Object transformation records:
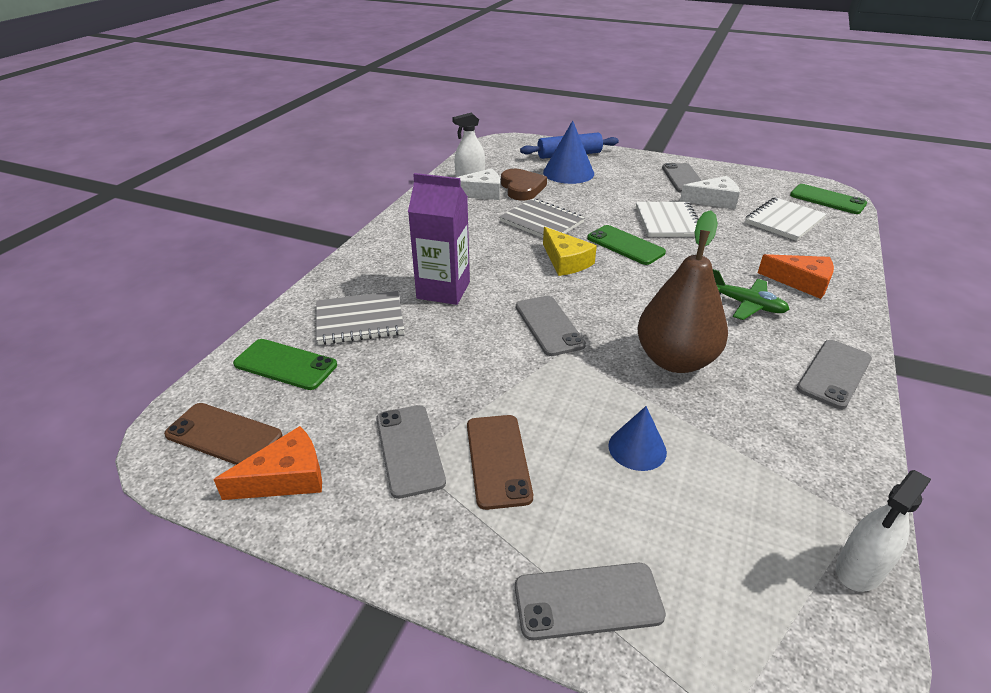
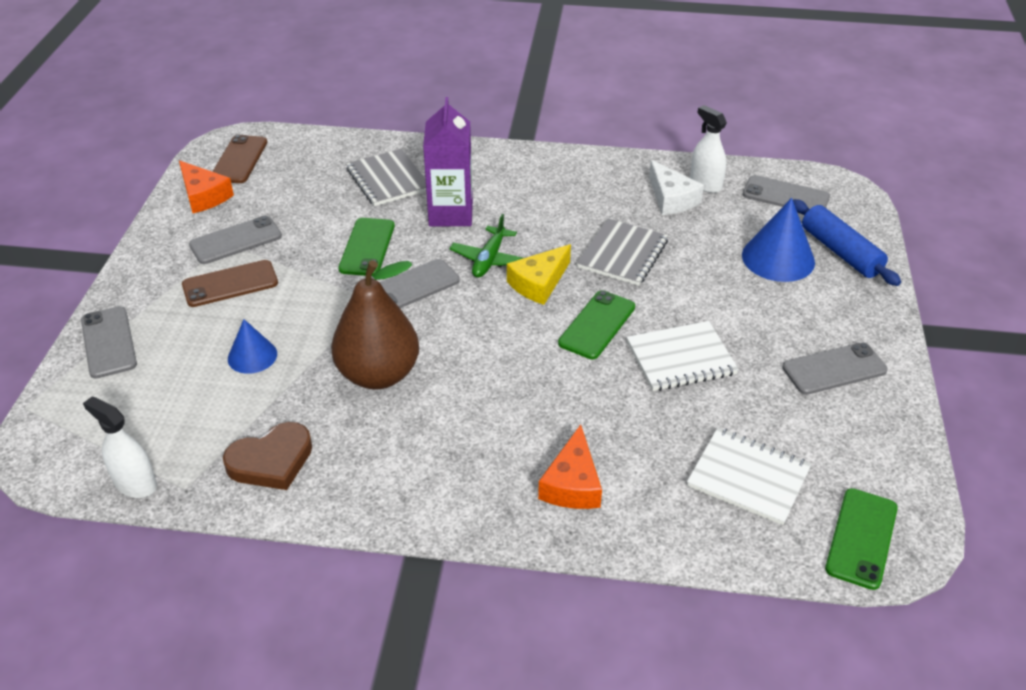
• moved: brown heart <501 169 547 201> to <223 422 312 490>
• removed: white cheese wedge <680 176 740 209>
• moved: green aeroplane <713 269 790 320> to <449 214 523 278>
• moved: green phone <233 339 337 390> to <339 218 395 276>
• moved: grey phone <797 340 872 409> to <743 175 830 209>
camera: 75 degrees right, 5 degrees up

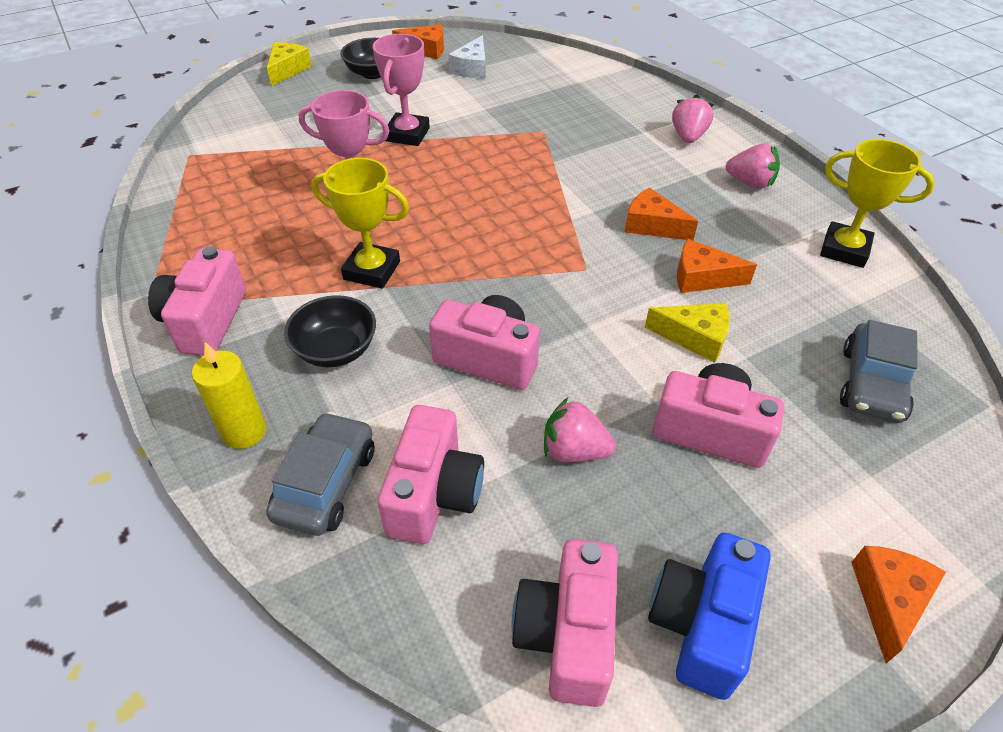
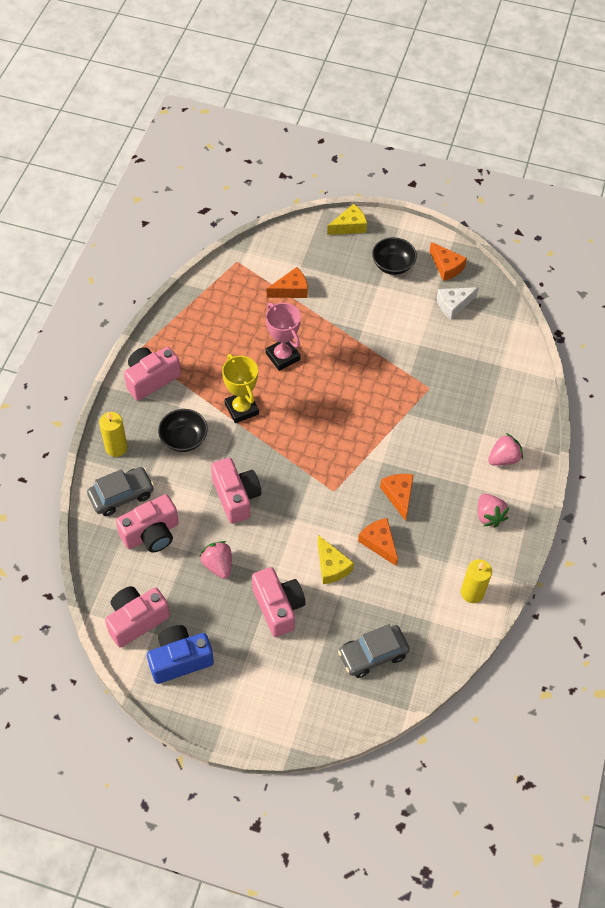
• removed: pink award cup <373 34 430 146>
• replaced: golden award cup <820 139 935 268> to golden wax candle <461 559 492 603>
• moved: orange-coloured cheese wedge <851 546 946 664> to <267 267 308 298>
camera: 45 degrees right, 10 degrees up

### Task to carry out
All lines from the one containing "218 395 276>" to the last line of the records above, and no others, should be returned unchanged, without pictures.

### Response area
• moved: green phone <233 339 337 390> to <339 218 395 276>
• moved: grey phone <797 340 872 409> to <743 175 830 209>
camera: 75 degrees right, 5 degrees up

• removed: pink award cup <373 34 430 146>
• replaced: golden award cup <820 139 935 268> to golden wax candle <461 559 492 603>
• moved: orange-coloured cheese wedge <851 546 946 664> to <267 267 308 298>
camera: 45 degrees right, 10 degrees up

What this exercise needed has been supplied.